指示内容: データの冒頭から「14: (398, 49)」を含む行までの範囲を、両端の行も含めて一字一句変えずに書き写すこと。

提供データ:
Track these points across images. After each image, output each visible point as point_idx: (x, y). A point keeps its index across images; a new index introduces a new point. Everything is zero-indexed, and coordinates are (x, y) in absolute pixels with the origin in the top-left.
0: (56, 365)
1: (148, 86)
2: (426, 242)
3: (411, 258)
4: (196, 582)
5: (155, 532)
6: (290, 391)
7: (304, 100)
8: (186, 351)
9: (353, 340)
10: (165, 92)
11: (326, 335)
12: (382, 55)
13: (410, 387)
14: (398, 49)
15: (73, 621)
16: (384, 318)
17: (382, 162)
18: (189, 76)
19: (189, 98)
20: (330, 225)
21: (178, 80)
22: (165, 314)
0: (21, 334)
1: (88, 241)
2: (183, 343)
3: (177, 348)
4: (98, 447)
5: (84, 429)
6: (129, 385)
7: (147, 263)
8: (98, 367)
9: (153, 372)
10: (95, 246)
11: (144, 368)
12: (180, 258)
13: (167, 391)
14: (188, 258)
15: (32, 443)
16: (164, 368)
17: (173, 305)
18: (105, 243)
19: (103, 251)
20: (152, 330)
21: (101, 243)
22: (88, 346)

解答:
Track these points across images. After each image, output each visible point as point_idx: (x, y). A point keeps its index across images; a new index introduces a new point. Everything is zero-indexed, and coordinates are (x, y) in absolute pixels with the origin in the top-left.
0: (56, 365)
1: (148, 86)
2: (426, 242)
3: (411, 258)
4: (196, 582)
5: (155, 532)
6: (290, 391)
7: (304, 100)
8: (186, 351)
9: (353, 340)
10: (165, 92)
11: (326, 335)
12: (382, 55)
13: (410, 387)
14: (398, 49)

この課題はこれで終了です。